*** Opening The input ***

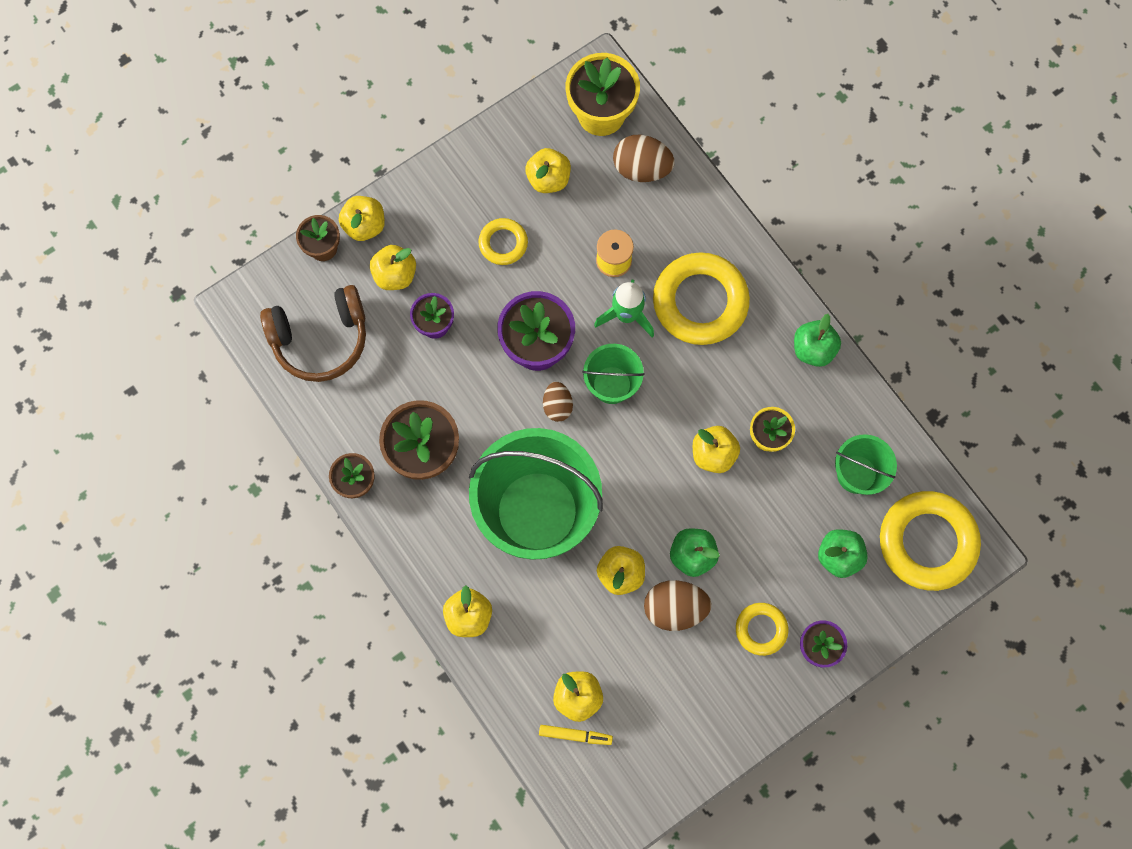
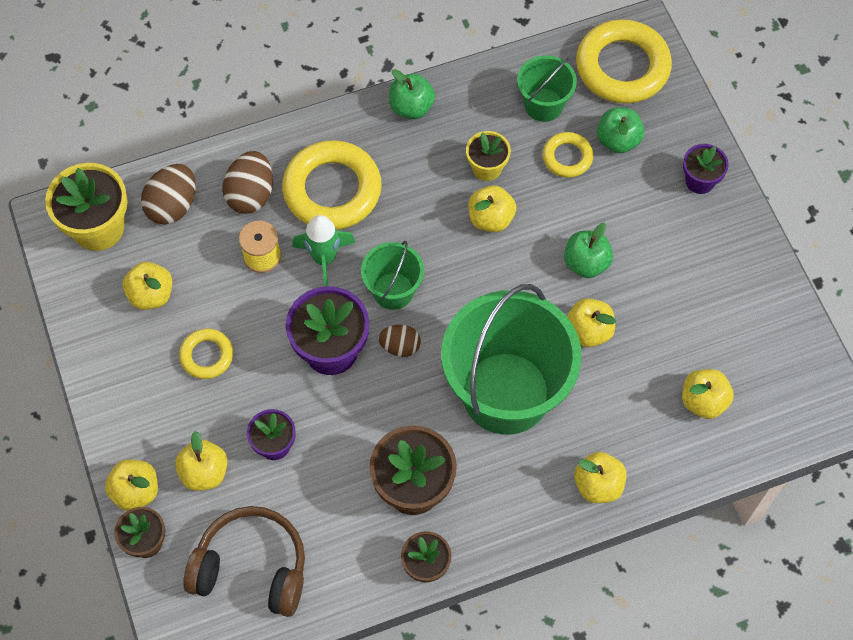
camera: 75 degrees left, 10 degrees down
(320, 339) = (251, 568): brown headphones -> brown headphones turned 75 degrees counterclockwise
(575, 735) = (741, 413): yellow marker -> none
(674, 608) = (635, 292): brown egg -> brown egg (251, 194)
(761, 629) = (672, 223): yellow ring -> yellow ring (567, 157)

*** Closing The input ***

== What is being asked ==
Single out each line of the records above with the string "degrees" in it, and copy it.

== Exercise answer ==
camera: 75 degrees left, 10 degrees down
(320, 339) = (251, 568): brown headphones -> brown headphones turned 75 degrees counterclockwise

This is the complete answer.